*INSTRUCTIONS FOR THE TASK*
Output only the stretch of the listing that starts at the line containing "J1 pin 2: VBAT -> W11" and ends at the line containing "JP1 pin 1: +5V -> GND", reproduced exactly with both ends.

**** EXCERPTED DATA ****

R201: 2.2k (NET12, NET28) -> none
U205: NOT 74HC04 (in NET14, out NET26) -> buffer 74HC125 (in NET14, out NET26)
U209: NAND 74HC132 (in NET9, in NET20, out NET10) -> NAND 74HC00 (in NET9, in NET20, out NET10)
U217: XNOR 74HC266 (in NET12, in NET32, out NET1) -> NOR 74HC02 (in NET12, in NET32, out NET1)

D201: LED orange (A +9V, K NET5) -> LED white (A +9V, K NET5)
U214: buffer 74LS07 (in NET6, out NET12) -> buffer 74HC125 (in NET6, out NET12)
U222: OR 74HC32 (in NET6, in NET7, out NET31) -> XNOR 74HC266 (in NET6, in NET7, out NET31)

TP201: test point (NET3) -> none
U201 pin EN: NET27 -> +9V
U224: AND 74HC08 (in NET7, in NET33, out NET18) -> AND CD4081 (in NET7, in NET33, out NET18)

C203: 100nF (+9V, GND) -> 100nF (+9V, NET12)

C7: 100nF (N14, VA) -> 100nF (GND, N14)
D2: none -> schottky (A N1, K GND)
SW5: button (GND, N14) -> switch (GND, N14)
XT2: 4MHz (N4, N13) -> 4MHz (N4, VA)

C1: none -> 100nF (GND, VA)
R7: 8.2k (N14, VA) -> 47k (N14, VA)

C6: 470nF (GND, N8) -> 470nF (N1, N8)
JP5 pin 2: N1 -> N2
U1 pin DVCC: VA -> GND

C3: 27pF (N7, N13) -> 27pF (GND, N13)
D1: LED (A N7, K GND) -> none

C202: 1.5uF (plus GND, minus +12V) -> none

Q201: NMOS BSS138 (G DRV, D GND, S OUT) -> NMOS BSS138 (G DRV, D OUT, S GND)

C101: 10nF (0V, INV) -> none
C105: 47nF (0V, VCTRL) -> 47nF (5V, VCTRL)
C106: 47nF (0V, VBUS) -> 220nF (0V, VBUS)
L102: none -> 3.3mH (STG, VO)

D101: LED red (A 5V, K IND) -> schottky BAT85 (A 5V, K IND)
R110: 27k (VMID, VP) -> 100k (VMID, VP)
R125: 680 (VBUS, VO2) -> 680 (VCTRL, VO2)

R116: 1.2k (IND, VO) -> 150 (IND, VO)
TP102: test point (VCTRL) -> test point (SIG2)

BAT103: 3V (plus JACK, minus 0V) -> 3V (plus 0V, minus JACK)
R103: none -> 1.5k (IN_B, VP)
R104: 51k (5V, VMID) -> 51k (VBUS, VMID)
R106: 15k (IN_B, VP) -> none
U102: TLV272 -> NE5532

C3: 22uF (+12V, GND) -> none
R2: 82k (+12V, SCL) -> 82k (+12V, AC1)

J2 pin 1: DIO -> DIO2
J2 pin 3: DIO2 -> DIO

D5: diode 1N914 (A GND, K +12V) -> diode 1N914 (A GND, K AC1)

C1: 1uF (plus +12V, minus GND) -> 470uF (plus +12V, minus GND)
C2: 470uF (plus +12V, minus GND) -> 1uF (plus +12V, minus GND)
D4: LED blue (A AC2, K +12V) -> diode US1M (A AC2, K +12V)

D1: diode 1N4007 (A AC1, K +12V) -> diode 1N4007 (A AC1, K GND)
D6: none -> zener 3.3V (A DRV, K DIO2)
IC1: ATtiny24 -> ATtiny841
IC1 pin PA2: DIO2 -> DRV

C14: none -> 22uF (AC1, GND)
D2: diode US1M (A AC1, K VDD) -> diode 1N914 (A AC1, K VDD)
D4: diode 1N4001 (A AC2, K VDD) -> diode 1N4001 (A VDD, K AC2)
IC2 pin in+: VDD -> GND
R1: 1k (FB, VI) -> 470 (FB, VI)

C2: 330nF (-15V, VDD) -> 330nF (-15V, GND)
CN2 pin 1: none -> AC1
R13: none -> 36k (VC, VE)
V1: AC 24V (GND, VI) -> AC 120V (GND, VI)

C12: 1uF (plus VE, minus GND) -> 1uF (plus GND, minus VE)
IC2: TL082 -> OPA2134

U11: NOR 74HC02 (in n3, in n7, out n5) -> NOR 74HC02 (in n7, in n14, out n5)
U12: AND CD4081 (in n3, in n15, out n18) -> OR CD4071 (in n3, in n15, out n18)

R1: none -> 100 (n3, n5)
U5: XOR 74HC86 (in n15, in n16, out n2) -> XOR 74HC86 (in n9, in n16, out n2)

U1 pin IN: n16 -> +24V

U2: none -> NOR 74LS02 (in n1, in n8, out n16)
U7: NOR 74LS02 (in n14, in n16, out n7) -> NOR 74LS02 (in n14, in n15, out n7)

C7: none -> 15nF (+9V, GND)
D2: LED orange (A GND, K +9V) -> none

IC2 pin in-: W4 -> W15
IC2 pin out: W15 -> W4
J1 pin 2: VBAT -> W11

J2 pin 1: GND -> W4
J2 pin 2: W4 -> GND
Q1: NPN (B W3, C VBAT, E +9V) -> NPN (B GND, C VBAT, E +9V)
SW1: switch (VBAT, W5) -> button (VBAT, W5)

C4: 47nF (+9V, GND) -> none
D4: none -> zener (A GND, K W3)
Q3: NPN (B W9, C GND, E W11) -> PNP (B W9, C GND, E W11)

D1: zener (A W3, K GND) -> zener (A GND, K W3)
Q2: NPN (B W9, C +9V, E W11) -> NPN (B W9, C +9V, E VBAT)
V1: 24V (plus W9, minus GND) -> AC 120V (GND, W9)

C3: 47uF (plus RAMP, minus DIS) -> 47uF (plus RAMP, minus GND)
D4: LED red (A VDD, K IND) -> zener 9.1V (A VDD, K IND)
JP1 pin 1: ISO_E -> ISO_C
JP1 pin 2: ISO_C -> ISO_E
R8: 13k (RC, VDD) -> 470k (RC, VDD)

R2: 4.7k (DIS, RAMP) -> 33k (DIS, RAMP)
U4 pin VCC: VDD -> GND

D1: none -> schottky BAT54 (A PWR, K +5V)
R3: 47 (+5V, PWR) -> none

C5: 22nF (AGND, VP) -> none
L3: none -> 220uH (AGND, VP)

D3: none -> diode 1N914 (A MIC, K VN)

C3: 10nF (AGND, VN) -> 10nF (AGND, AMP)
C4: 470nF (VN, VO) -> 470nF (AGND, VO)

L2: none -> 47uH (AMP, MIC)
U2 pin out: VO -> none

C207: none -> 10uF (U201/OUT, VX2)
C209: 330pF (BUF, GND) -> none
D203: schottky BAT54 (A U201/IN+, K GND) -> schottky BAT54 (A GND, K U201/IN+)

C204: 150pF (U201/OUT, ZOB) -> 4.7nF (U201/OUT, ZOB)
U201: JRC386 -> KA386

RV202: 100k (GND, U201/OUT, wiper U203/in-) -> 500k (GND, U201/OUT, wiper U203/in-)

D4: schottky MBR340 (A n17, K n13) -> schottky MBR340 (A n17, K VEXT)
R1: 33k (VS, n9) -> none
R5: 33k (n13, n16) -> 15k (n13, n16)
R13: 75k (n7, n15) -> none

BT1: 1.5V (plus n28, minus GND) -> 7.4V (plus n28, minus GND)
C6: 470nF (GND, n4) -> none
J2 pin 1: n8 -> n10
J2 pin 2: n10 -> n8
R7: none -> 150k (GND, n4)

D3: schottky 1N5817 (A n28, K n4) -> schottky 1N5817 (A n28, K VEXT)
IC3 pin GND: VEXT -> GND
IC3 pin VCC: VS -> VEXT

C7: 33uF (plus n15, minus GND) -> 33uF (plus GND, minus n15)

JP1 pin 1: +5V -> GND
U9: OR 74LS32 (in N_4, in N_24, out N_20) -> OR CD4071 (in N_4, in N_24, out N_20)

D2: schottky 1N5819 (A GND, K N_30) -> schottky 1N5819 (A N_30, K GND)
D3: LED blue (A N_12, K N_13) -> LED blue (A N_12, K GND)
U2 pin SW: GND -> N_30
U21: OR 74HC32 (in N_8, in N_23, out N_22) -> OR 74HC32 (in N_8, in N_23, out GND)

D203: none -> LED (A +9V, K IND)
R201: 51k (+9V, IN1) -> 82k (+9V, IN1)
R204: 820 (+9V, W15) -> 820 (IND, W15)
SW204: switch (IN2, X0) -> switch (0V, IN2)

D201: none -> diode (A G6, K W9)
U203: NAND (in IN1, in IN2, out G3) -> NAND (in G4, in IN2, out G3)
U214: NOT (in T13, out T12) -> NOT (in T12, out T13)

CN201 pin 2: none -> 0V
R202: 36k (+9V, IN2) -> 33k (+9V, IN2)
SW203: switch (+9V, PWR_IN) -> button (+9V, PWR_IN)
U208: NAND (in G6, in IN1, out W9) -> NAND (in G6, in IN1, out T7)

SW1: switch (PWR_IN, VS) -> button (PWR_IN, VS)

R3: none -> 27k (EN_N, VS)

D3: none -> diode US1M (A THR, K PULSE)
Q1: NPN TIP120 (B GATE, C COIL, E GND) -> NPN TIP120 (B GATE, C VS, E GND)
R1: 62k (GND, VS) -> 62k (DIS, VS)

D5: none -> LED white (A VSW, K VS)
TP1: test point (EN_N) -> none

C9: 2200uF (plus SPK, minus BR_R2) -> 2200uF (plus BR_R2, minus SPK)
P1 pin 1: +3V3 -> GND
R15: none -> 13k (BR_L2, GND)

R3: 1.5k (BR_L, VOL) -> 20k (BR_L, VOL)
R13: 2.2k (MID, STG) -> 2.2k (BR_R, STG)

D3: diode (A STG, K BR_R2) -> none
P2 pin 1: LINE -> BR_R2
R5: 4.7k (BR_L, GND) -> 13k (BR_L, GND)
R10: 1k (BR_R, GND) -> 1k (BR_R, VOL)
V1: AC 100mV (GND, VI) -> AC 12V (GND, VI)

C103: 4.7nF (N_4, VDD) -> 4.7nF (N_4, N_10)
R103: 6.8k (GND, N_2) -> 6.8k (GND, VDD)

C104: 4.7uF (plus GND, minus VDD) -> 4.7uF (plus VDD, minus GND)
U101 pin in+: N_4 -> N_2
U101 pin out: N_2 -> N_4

****

*WRITTEN REPLY*
J1 pin 2: VBAT -> W11

J2 pin 1: GND -> W4
J2 pin 2: W4 -> GND
Q1: NPN (B W3, C VBAT, E +9V) -> NPN (B GND, C VBAT, E +9V)
SW1: switch (VBAT, W5) -> button (VBAT, W5)

C4: 47nF (+9V, GND) -> none
D4: none -> zener (A GND, K W3)
Q3: NPN (B W9, C GND, E W11) -> PNP (B W9, C GND, E W11)

D1: zener (A W3, K GND) -> zener (A GND, K W3)
Q2: NPN (B W9, C +9V, E W11) -> NPN (B W9, C +9V, E VBAT)
V1: 24V (plus W9, minus GND) -> AC 120V (GND, W9)

C3: 47uF (plus RAMP, minus DIS) -> 47uF (plus RAMP, minus GND)
D4: LED red (A VDD, K IND) -> zener 9.1V (A VDD, K IND)
JP1 pin 1: ISO_E -> ISO_C
JP1 pin 2: ISO_C -> ISO_E
R8: 13k (RC, VDD) -> 470k (RC, VDD)

R2: 4.7k (DIS, RAMP) -> 33k (DIS, RAMP)
U4 pin VCC: VDD -> GND

D1: none -> schottky BAT54 (A PWR, K +5V)
R3: 47 (+5V, PWR) -> none

C5: 22nF (AGND, VP) -> none
L3: none -> 220uH (AGND, VP)

D3: none -> diode 1N914 (A MIC, K VN)

C3: 10nF (AGND, VN) -> 10nF (AGND, AMP)
C4: 470nF (VN, VO) -> 470nF (AGND, VO)

L2: none -> 47uH (AMP, MIC)
U2 pin out: VO -> none

C207: none -> 10uF (U201/OUT, VX2)
C209: 330pF (BUF, GND) -> none
D203: schottky BAT54 (A U201/IN+, K GND) -> schottky BAT54 (A GND, K U201/IN+)

C204: 150pF (U201/OUT, ZOB) -> 4.7nF (U201/OUT, ZOB)
U201: JRC386 -> KA386

RV202: 100k (GND, U201/OUT, wiper U203/in-) -> 500k (GND, U201/OUT, wiper U203/in-)

D4: schottky MBR340 (A n17, K n13) -> schottky MBR340 (A n17, K VEXT)
R1: 33k (VS, n9) -> none
R5: 33k (n13, n16) -> 15k (n13, n16)
R13: 75k (n7, n15) -> none

BT1: 1.5V (plus n28, minus GND) -> 7.4V (plus n28, minus GND)
C6: 470nF (GND, n4) -> none
J2 pin 1: n8 -> n10
J2 pin 2: n10 -> n8
R7: none -> 150k (GND, n4)

D3: schottky 1N5817 (A n28, K n4) -> schottky 1N5817 (A n28, K VEXT)
IC3 pin GND: VEXT -> GND
IC3 pin VCC: VS -> VEXT

C7: 33uF (plus n15, minus GND) -> 33uF (plus GND, minus n15)

JP1 pin 1: +5V -> GND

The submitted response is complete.